PROVIDED RECORDS:
§

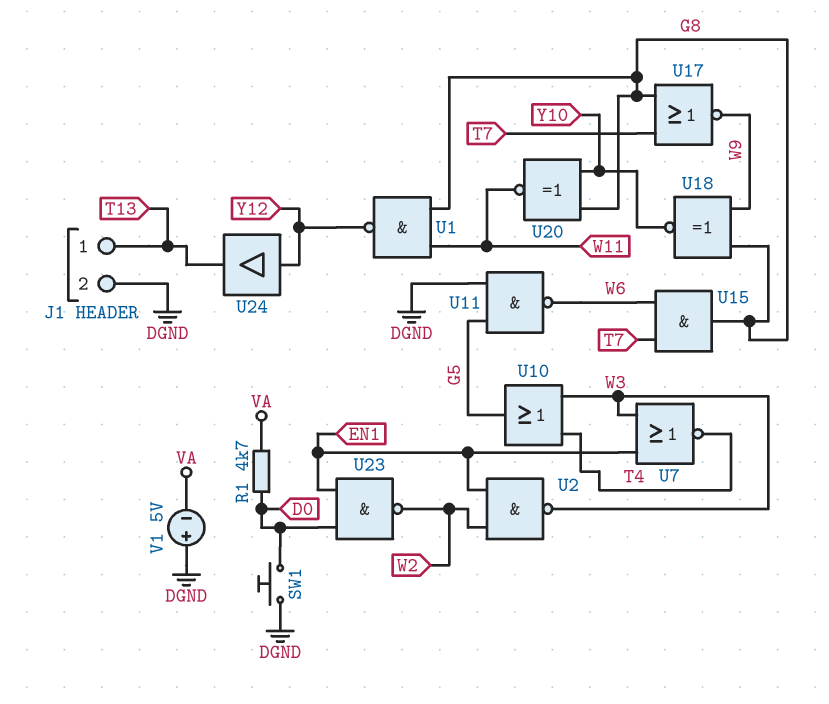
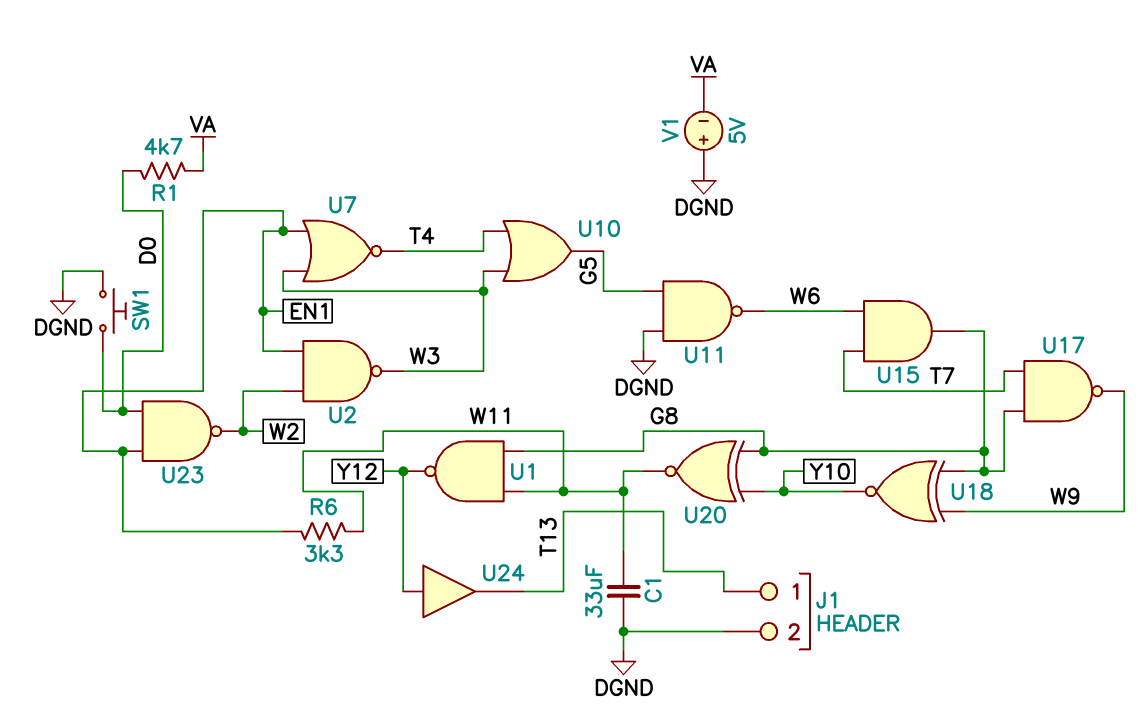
C1: none -> 33uF (DGND, W11)
R6: none -> 3.3k (EN1, W11)
U17: NOR (in G8, in T7, out W9) -> NAND (in G8, in T7, out W9)

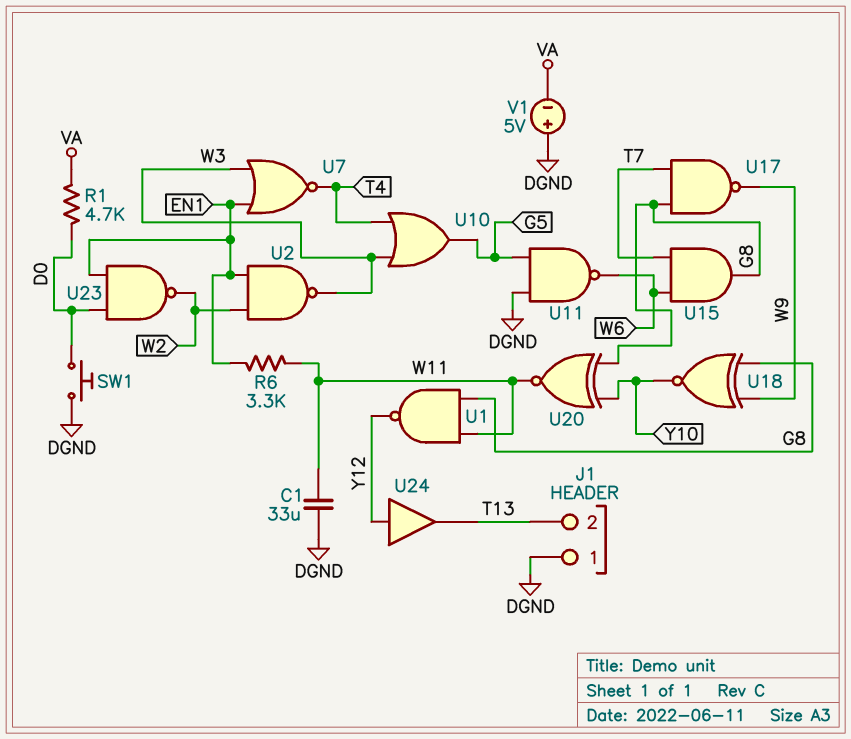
J1 pin 1: T13 -> DGND
J1 pin 2: DGND -> T13

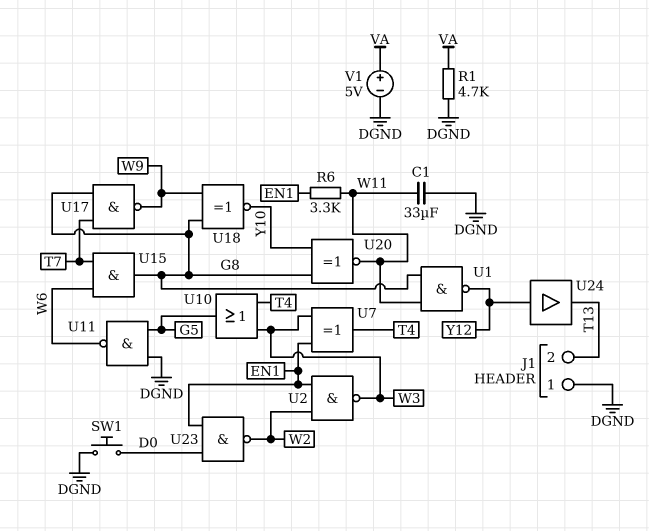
R1: 4.7k (D0, VA) -> 4.7k (DGND, VA)
U7: NOR (in EN1, in W3, out T4) -> XOR (in EN1, in W3, out T4)
V1: 5V (plus DGND, minus VA) -> 5V (plus VA, minus DGND)

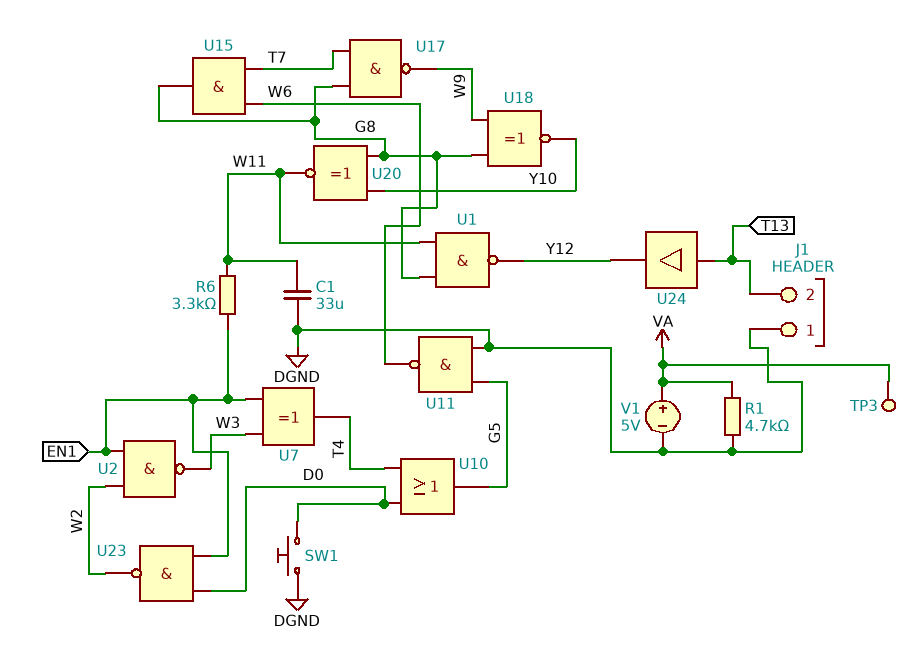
TP3: none -> test point (VA)
U10: OR (in T4, in W3, out G5) -> OR (in D0, in T4, out G5)
U24: buffer (in Y12, out T13) -> buffer (in T13, out Y12)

§

WHAT IS REQUIRED: Above are the records. Copy word for word only their lines from the one holding "R1: 4.7k (D0, VA) -> 4.7k (DGND, VA)" through the one holding "U10: OR (in", both included, and skip the images.

TASK RESULT:
R1: 4.7k (D0, VA) -> 4.7k (DGND, VA)
U7: NOR (in EN1, in W3, out T4) -> XOR (in EN1, in W3, out T4)
V1: 5V (plus DGND, minus VA) -> 5V (plus VA, minus DGND)

TP3: none -> test point (VA)
U10: OR (in T4, in W3, out G5) -> OR (in D0, in T4, out G5)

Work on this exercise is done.